Extracted data entries:
=== Section Start ===
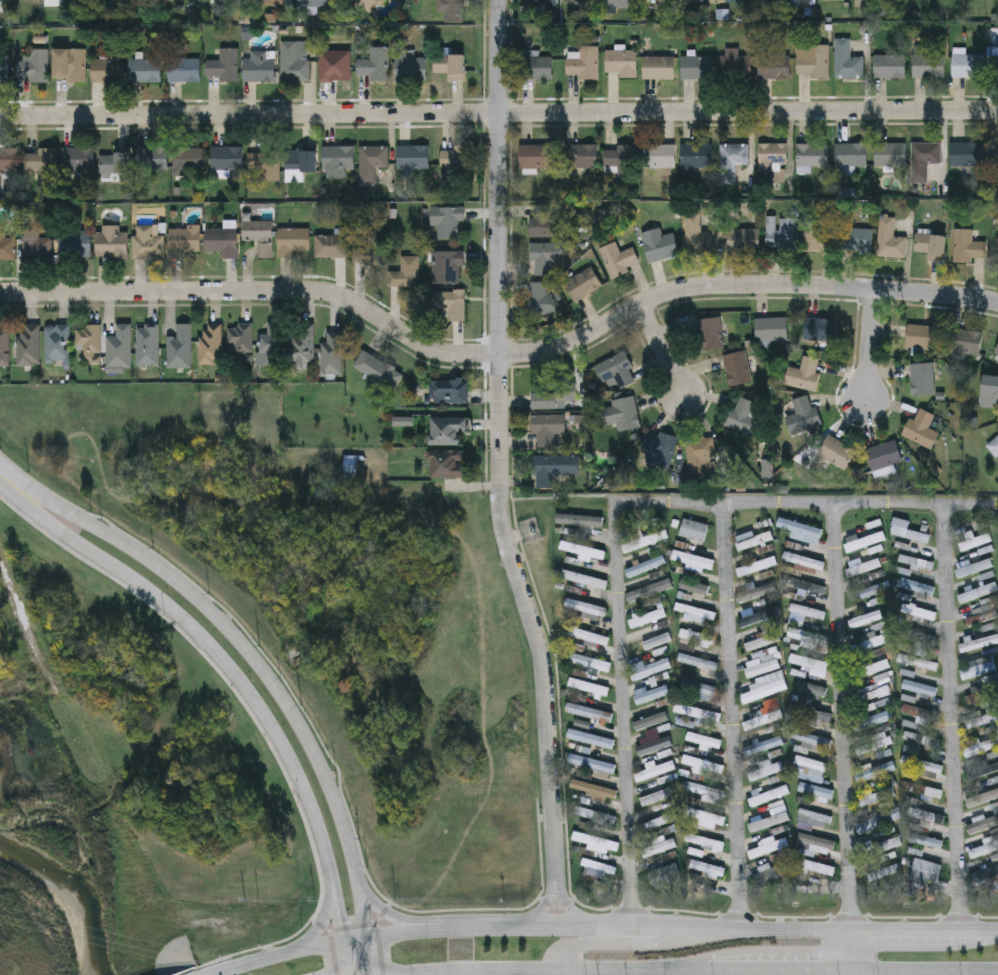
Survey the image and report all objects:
building: (793, 0)
building: (916, 0)
building: (580, 1)
building: (694, 1)
building: (724, 1)
building: (861, 1)
building: (542, 2)
building: (315, 3)
building: (615, 3)
building: (452, 11)
building: (812, 60)
building: (846, 60)
building: (294, 61)
building: (583, 61)
building: (620, 62)
building: (928, 64)
building: (69, 65)
building: (375, 65)
building: (889, 65)
building: (967, 65)
building: (33, 66)
building: (224, 66)
building: (449, 66)
building: (658, 66)
building: (696, 66)
building: (736, 66)
building: (773, 66)
building: (409, 67)
building: (535, 67)
building: (335, 69)
building: (4, 70)
building: (183, 70)
building: (258, 70)
building: (145, 71)
building: (106, 72)
road: (498, 114)
building: (965, 153)
building: (995, 153)
building: (889, 154)
building: (924, 154)
building: (534, 155)
building: (581, 155)
building: (659, 155)
building: (695, 155)
building: (812, 155)
building: (850, 155)
building: (773, 156)
building: (227, 158)
building: (338, 158)
building: (413, 158)
building: (457, 159)
building: (9, 160)
building: (151, 160)
building: (620, 160)
building: (731, 160)
building: (77, 161)
building: (188, 161)
building: (39, 162)
building: (115, 163)
building: (300, 163)
building: (371, 163)
building: (264, 166)
building: (546, 221)
building: (447, 222)
building: (781, 233)
building: (696, 235)
building: (819, 235)
building: (259, 237)
building: (743, 239)
building: (890, 239)
building: (859, 240)
building: (997, 240)
building: (35, 242)
building: (148, 242)
building: (292, 242)
building: (111, 243)
building: (184, 243)
building: (75, 244)
building: (222, 244)
building: (658, 244)
building: (929, 246)
building: (968, 246)
building: (6, 247)
building: (330, 247)
building: (366, 249)
building: (544, 256)
building: (617, 259)
building: (448, 268)
building: (405, 274)
building: (581, 285)
building: (540, 299)
building: (449, 306)
building: (771, 327)
building: (820, 327)
building: (710, 332)
building: (922, 335)
building: (241, 340)
building: (966, 340)
building: (89, 342)
building: (211, 343)
building: (58, 344)
road: (872, 344)
building: (148, 345)
building: (271, 345)
building: (302, 345)
building: (5, 346)
building: (27, 346)
building: (119, 347)
building: (179, 347)
road: (662, 349)
building: (996, 350)
building: (332, 352)
road: (499, 355)
building: (736, 367)
building: (616, 369)
building: (378, 370)
building: (803, 372)
building: (922, 377)
building: (989, 390)
building: (449, 391)
building: (554, 396)
building: (621, 412)
building: (802, 413)
building: (744, 415)
building: (921, 426)
building: (546, 428)
building: (446, 430)
building: (660, 444)
building: (993, 444)
road: (501, 446)
building: (836, 450)
building: (884, 453)
building: (698, 455)
building: (448, 464)
building: (550, 467)
building: (350, 470)
road: (10, 483)
road: (807, 503)
building: (582, 520)
building: (694, 530)
building: (801, 530)
building: (905, 530)
building: (641, 537)
building: (865, 541)
building: (975, 541)
building: (583, 549)
building: (804, 560)
building: (646, 566)
building: (757, 566)
building: (864, 567)
building: (974, 568)
building: (584, 579)
building: (805, 585)
building: (918, 587)
building: (650, 589)
building: (871, 590)
building: (756, 591)
building: (978, 592)
road: (158, 603)
building: (586, 607)
building: (808, 611)
building: (695, 612)
building: (920, 614)
building: (983, 614)
building: (647, 617)
building: (758, 617)
building: (865, 617)
building: (588, 636)
building: (697, 637)
building: (808, 637)
building: (918, 637)
building: (656, 641)
building: (868, 642)
building: (979, 643)
building: (587, 661)
building: (698, 662)
building: (808, 662)
building: (762, 667)
building: (876, 667)
building: (650, 669)
building: (978, 669)
road: (270, 678)
building: (588, 686)
building: (698, 688)
building: (812, 688)
building: (919, 688)
building: (870, 690)
building: (764, 691)
building: (652, 693)
building: (992, 709)
building: (589, 711)
building: (697, 712)
road: (623, 715)
road: (734, 715)
building: (811, 715)
building: (920, 715)
road: (953, 716)
building: (763, 719)
building: (872, 719)
building: (651, 720)
road: (844, 737)
building: (591, 738)
building: (812, 738)
building: (921, 738)
building: (704, 739)
building: (981, 744)
building: (654, 745)
building: (763, 745)
building: (591, 763)
building: (811, 763)
building: (703, 764)
building: (987, 764)
building: (922, 765)
building: (764, 769)
building: (875, 770)
building: (993, 779)
building: (593, 789)
building: (704, 789)
building: (816, 790)
building: (878, 792)
road: (302, 795)
building: (656, 795)
building: (767, 795)
building: (981, 799)
park: (42, 804)
building: (595, 815)
building: (815, 815)
building: (927, 815)
building: (770, 818)
building: (878, 820)
building: (658, 821)
building: (982, 823)
building: (927, 840)
building: (596, 841)
building: (705, 841)
building: (816, 843)
building: (767, 846)
building: (659, 847)
building: (983, 847)
building: (877, 848)
building: (599, 865)
building: (927, 867)
building: (708, 868)
building: (885, 871)
building: (665, 875)
building: (772, 875)
building: (985, 877)
road: (333, 900)
road: (543, 907)
road: (568, 907)
road: (381, 912)
road: (321, 913)
road: (669, 927)
road: (636, 944)
road: (278, 956)
road: (345, 959)
road: (514, 970)
road: (633, 971)
road: (778, 971)
road: (438, 972)
road: (924, 972)
road: (560, 973)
=== Section End ===
Task item:
Line by line, restate the data above exactly as it stands, minus the pictures.

Answer space:
Survey the image and report all objects:
building: (793, 0)
building: (916, 0)
building: (580, 1)
building: (694, 1)
building: (724, 1)
building: (861, 1)
building: (542, 2)
building: (315, 3)
building: (615, 3)
building: (452, 11)
building: (812, 60)
building: (846, 60)
building: (294, 61)
building: (583, 61)
building: (620, 62)
building: (928, 64)
building: (69, 65)
building: (375, 65)
building: (889, 65)
building: (967, 65)
building: (33, 66)
building: (224, 66)
building: (449, 66)
building: (658, 66)
building: (696, 66)
building: (736, 66)
building: (773, 66)
building: (409, 67)
building: (535, 67)
building: (335, 69)
building: (4, 70)
building: (183, 70)
building: (258, 70)
building: (145, 71)
building: (106, 72)
road: (498, 114)
building: (965, 153)
building: (995, 153)
building: (889, 154)
building: (924, 154)
building: (534, 155)
building: (581, 155)
building: (659, 155)
building: (695, 155)
building: (812, 155)
building: (850, 155)
building: (773, 156)
building: (227, 158)
building: (338, 158)
building: (413, 158)
building: (457, 159)
building: (9, 160)
building: (151, 160)
building: (620, 160)
building: (731, 160)
building: (77, 161)
building: (188, 161)
building: (39, 162)
building: (115, 163)
building: (300, 163)
building: (371, 163)
building: (264, 166)
building: (546, 221)
building: (447, 222)
building: (781, 233)
building: (696, 235)
building: (819, 235)
building: (259, 237)
building: (743, 239)
building: (890, 239)
building: (859, 240)
building: (997, 240)
building: (35, 242)
building: (148, 242)
building: (292, 242)
building: (111, 243)
building: (184, 243)
building: (75, 244)
building: (222, 244)
building: (658, 244)
building: (929, 246)
building: (968, 246)
building: (6, 247)
building: (330, 247)
building: (366, 249)
building: (544, 256)
building: (617, 259)
building: (448, 268)
building: (405, 274)
building: (581, 285)
building: (540, 299)
building: (449, 306)
building: (771, 327)
building: (820, 327)
building: (710, 332)
building: (922, 335)
building: (241, 340)
building: (966, 340)
building: (89, 342)
building: (211, 343)
building: (58, 344)
road: (872, 344)
building: (148, 345)
building: (271, 345)
building: (302, 345)
building: (5, 346)
building: (27, 346)
building: (119, 347)
building: (179, 347)
road: (662, 349)
building: (996, 350)
building: (332, 352)
road: (499, 355)
building: (736, 367)
building: (616, 369)
building: (378, 370)
building: (803, 372)
building: (922, 377)
building: (989, 390)
building: (449, 391)
building: (554, 396)
building: (621, 412)
building: (802, 413)
building: (744, 415)
building: (921, 426)
building: (546, 428)
building: (446, 430)
building: (660, 444)
building: (993, 444)
road: (501, 446)
building: (836, 450)
building: (884, 453)
building: (698, 455)
building: (448, 464)
building: (550, 467)
building: (350, 470)
road: (10, 483)
road: (807, 503)
building: (582, 520)
building: (694, 530)
building: (801, 530)
building: (905, 530)
building: (641, 537)
building: (865, 541)
building: (975, 541)
building: (583, 549)
building: (804, 560)
building: (646, 566)
building: (757, 566)
building: (864, 567)
building: (974, 568)
building: (584, 579)
building: (805, 585)
building: (918, 587)
building: (650, 589)
building: (871, 590)
building: (756, 591)
building: (978, 592)
road: (158, 603)
building: (586, 607)
building: (808, 611)
building: (695, 612)
building: (920, 614)
building: (983, 614)
building: (647, 617)
building: (758, 617)
building: (865, 617)
building: (588, 636)
building: (697, 637)
building: (808, 637)
building: (918, 637)
building: (656, 641)
building: (868, 642)
building: (979, 643)
building: (587, 661)
building: (698, 662)
building: (808, 662)
building: (762, 667)
building: (876, 667)
building: (650, 669)
building: (978, 669)
road: (270, 678)
building: (588, 686)
building: (698, 688)
building: (812, 688)
building: (919, 688)
building: (870, 690)
building: (764, 691)
building: (652, 693)
building: (992, 709)
building: (589, 711)
building: (697, 712)
road: (623, 715)
road: (734, 715)
building: (811, 715)
building: (920, 715)
road: (953, 716)
building: (763, 719)
building: (872, 719)
building: (651, 720)
road: (844, 737)
building: (591, 738)
building: (812, 738)
building: (921, 738)
building: (704, 739)
building: (981, 744)
building: (654, 745)
building: (763, 745)
building: (591, 763)
building: (811, 763)
building: (703, 764)
building: (987, 764)
building: (922, 765)
building: (764, 769)
building: (875, 770)
building: (993, 779)
building: (593, 789)
building: (704, 789)
building: (816, 790)
building: (878, 792)
road: (302, 795)
building: (656, 795)
building: (767, 795)
building: (981, 799)
park: (42, 804)
building: (595, 815)
building: (815, 815)
building: (927, 815)
building: (770, 818)
building: (878, 820)
building: (658, 821)
building: (982, 823)
building: (927, 840)
building: (596, 841)
building: (705, 841)
building: (816, 843)
building: (767, 846)
building: (659, 847)
building: (983, 847)
building: (877, 848)
building: (599, 865)
building: (927, 867)
building: (708, 868)
building: (885, 871)
building: (665, 875)
building: (772, 875)
building: (985, 877)
road: (333, 900)
road: (543, 907)
road: (568, 907)
road: (381, 912)
road: (321, 913)
road: (669, 927)
road: (636, 944)
road: (278, 956)
road: (345, 959)
road: (514, 970)
road: (633, 971)
road: (778, 971)
road: (438, 972)
road: (924, 972)
road: (560, 973)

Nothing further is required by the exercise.